-- What the exercise asks --
No pictures go in the copy; everything else in the records below must be output exactly.

════════════════

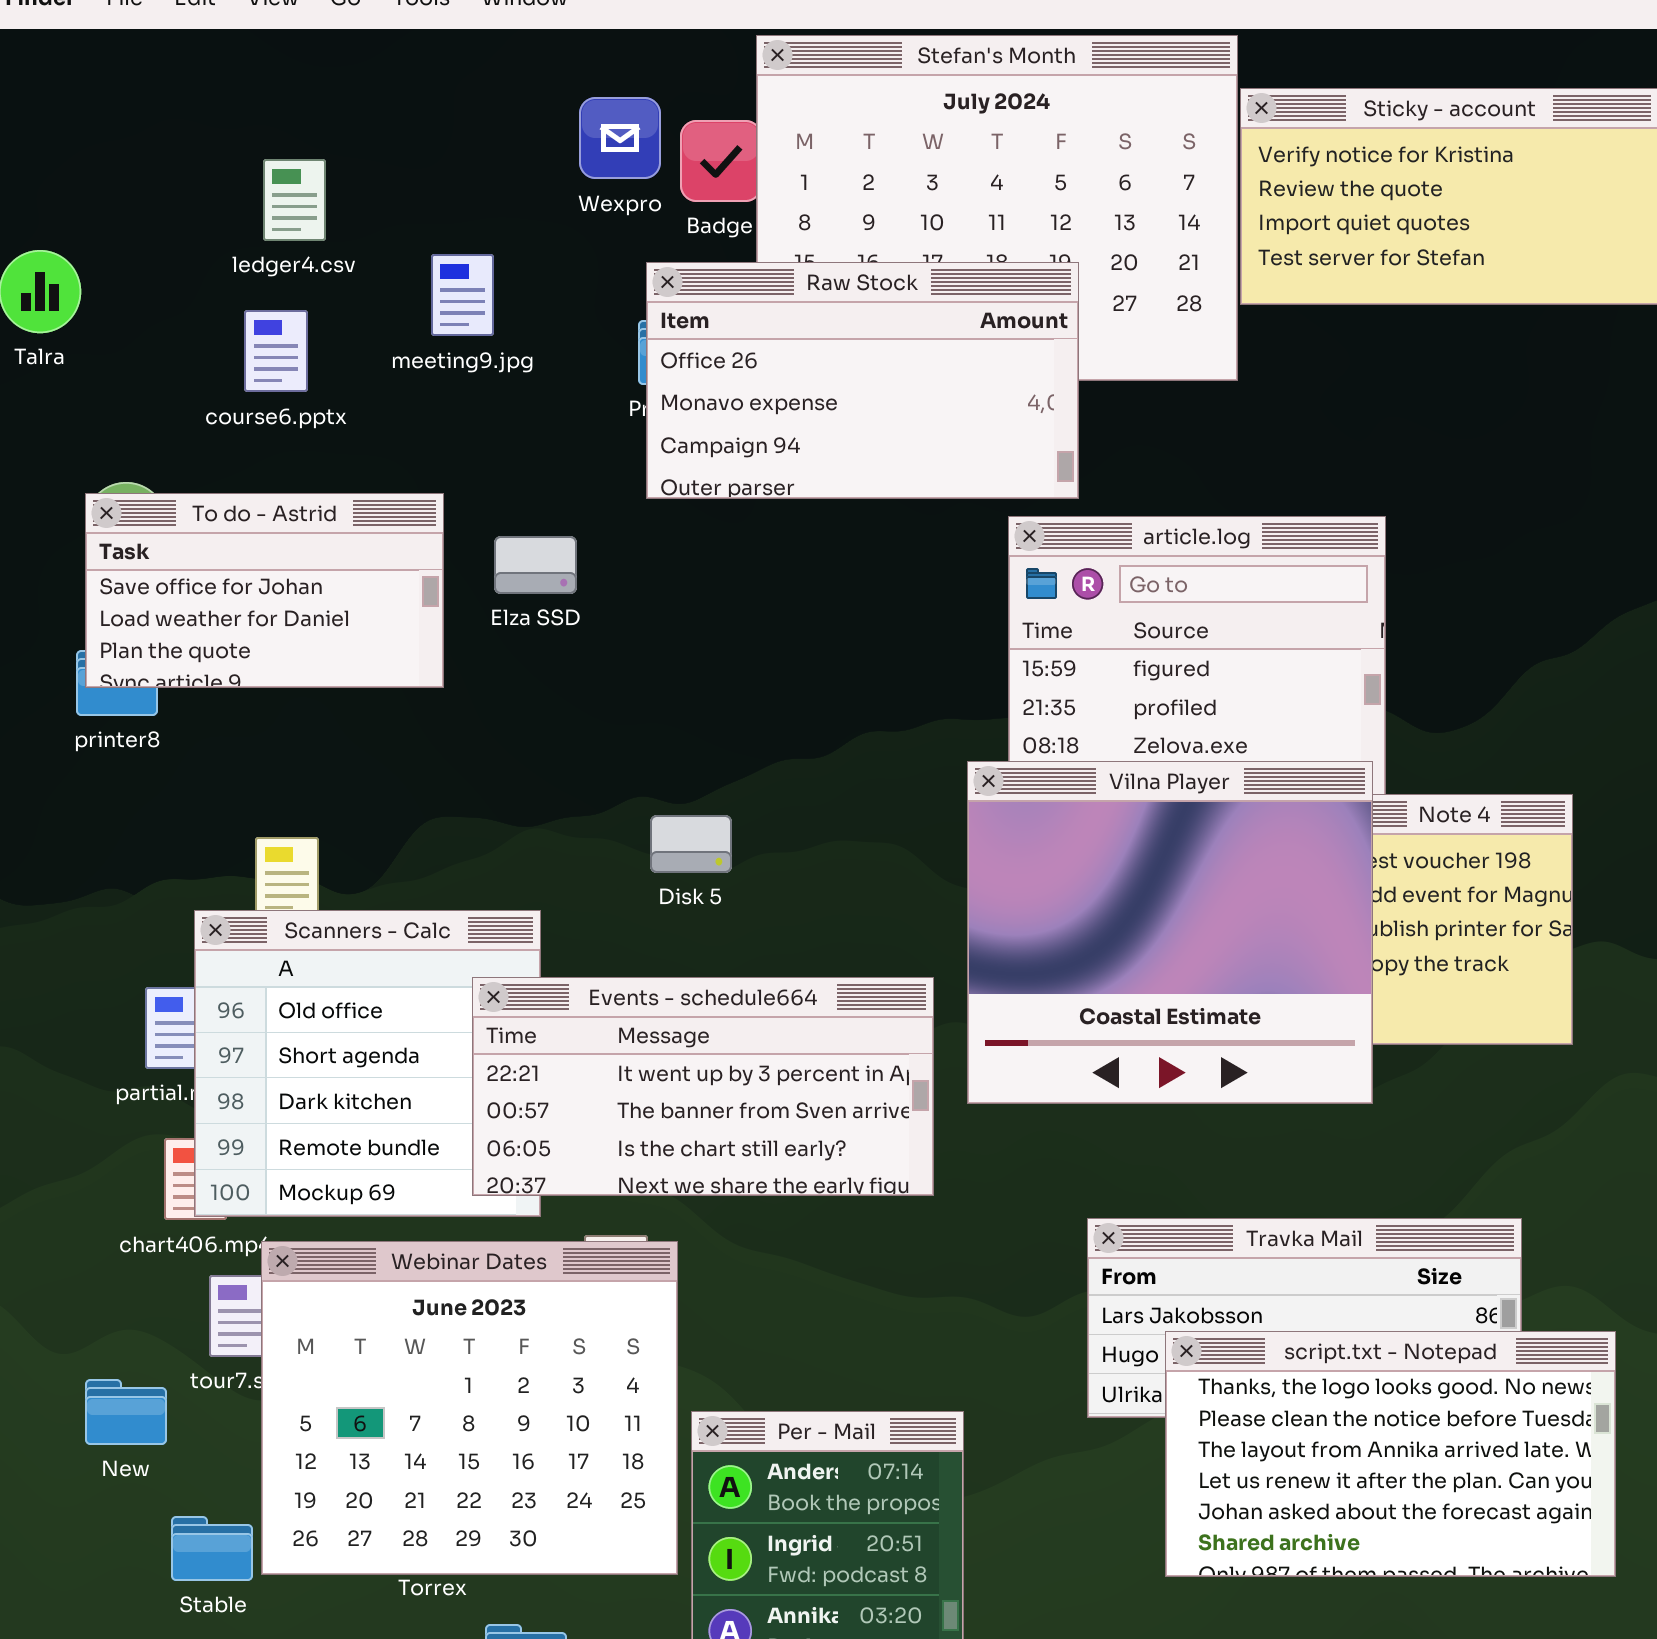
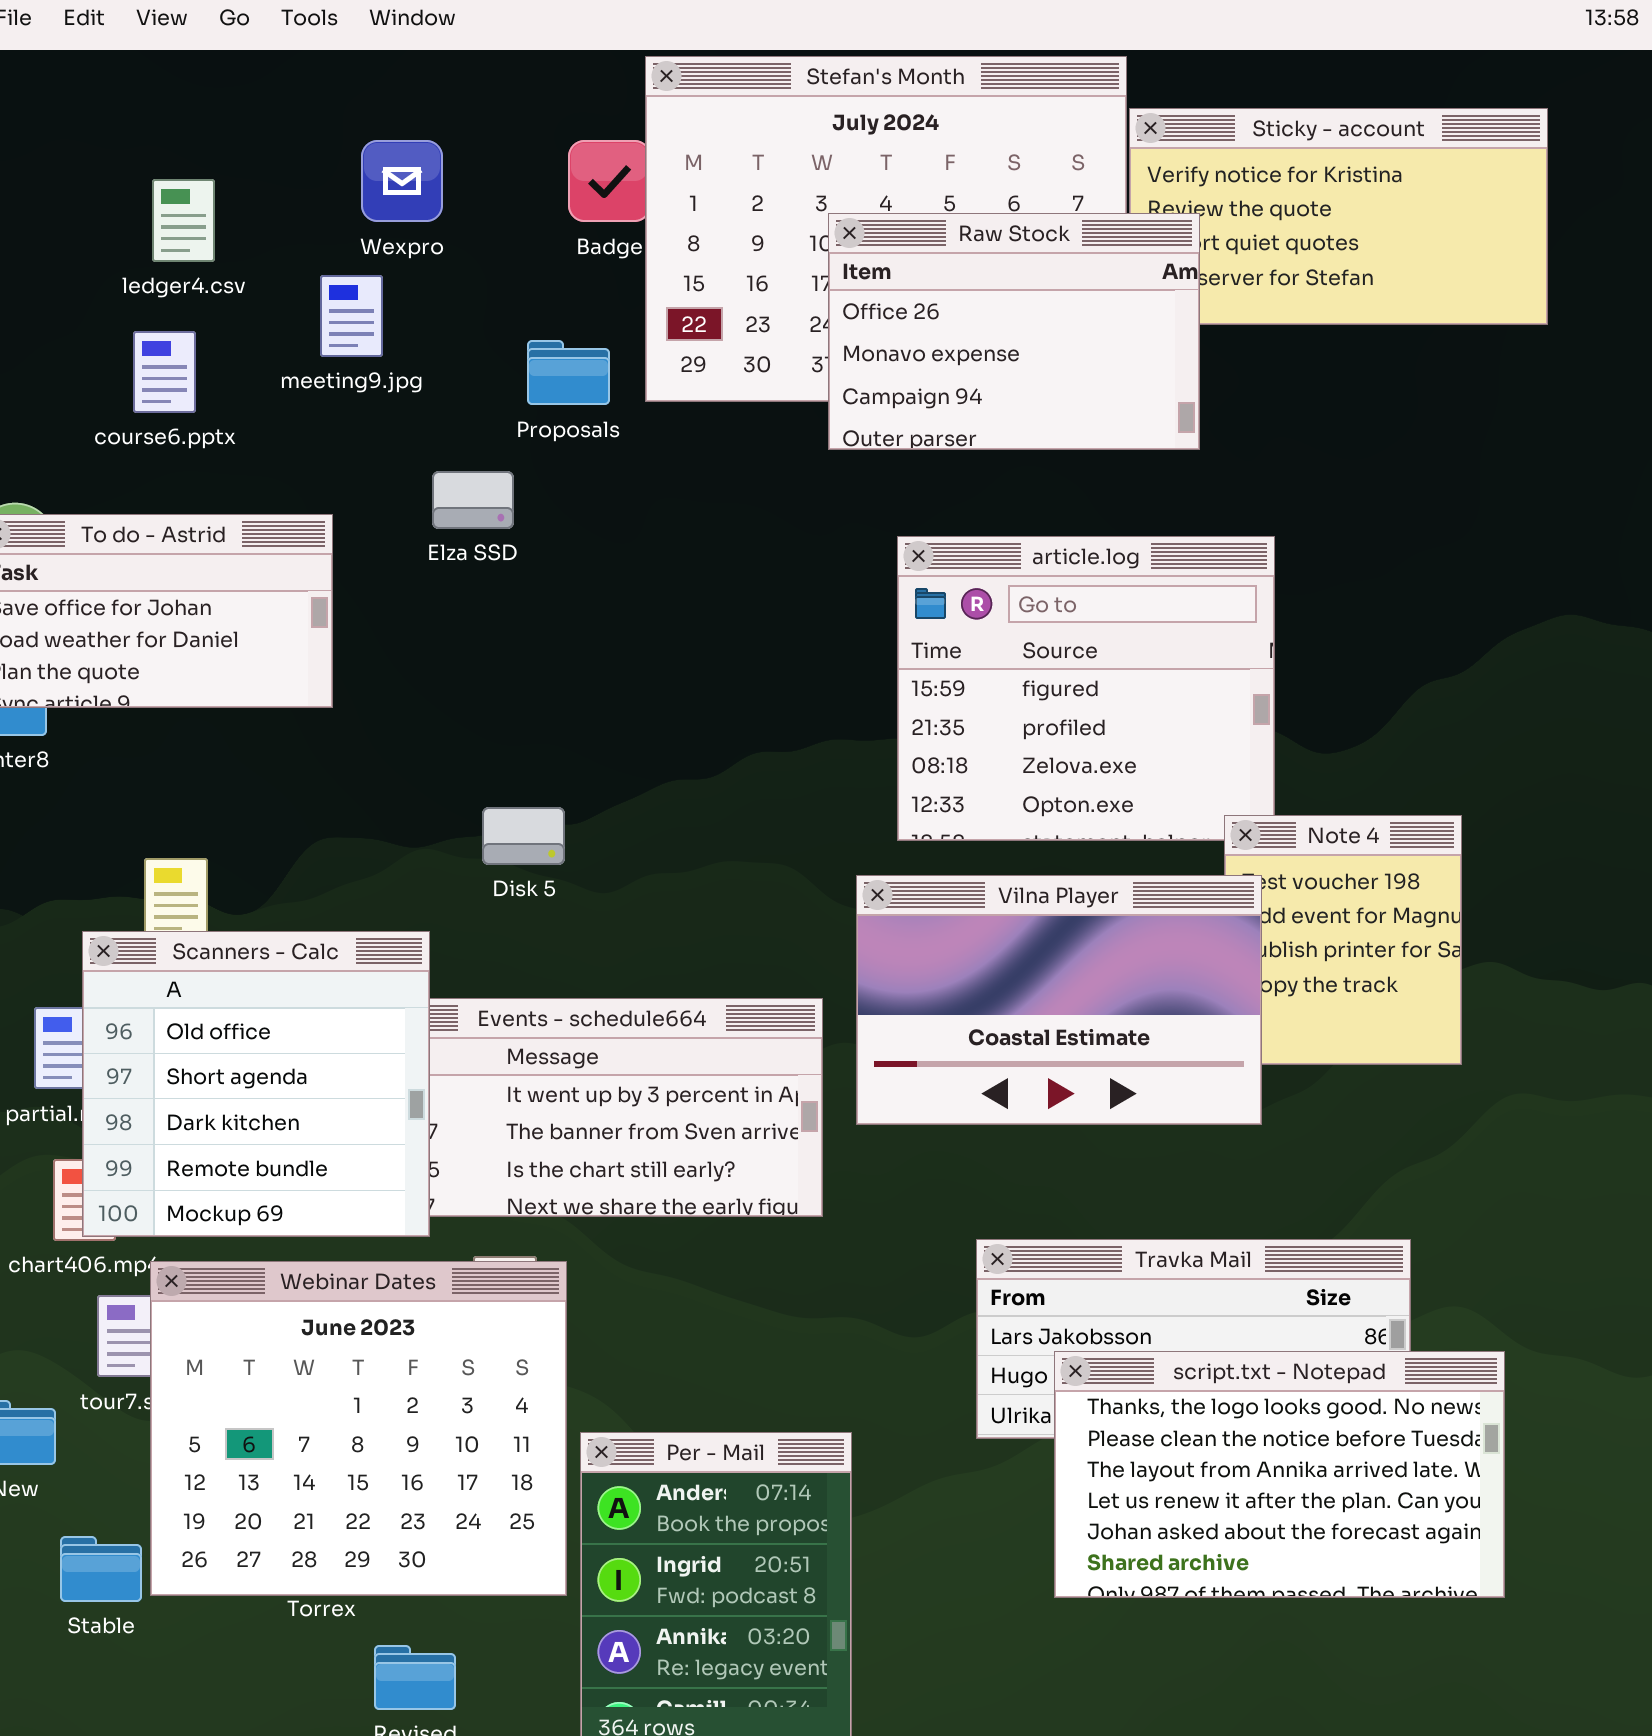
Wexpro: [579,97,661,179] -> [361,140,443,222], moved
Raw Stock: [646,262,1079,499] -> [828,213,1200,450], moved, resized
Elza SSD: [494,536,577,594] -> [432,471,514,529], moved
Vilna Player: [967,761,1373,1104] -> [856,875,1262,1125], resized
Disk 5: [650,815,732,873] -> [482,807,565,865], moved
Scanners - Calc: [194,910,541,1217] -> [82,931,430,1237], raised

════════════════

-- Final answer --
Wexpro: [579,97,661,179] -> [361,140,443,222], moved
Raw Stock: [646,262,1079,499] -> [828,213,1200,450], moved, resized
Elza SSD: [494,536,577,594] -> [432,471,514,529], moved
Vilna Player: [967,761,1373,1104] -> [856,875,1262,1125], resized
Disk 5: [650,815,732,873] -> [482,807,565,865], moved
Scanners - Calc: [194,910,541,1217] -> [82,931,430,1237], raised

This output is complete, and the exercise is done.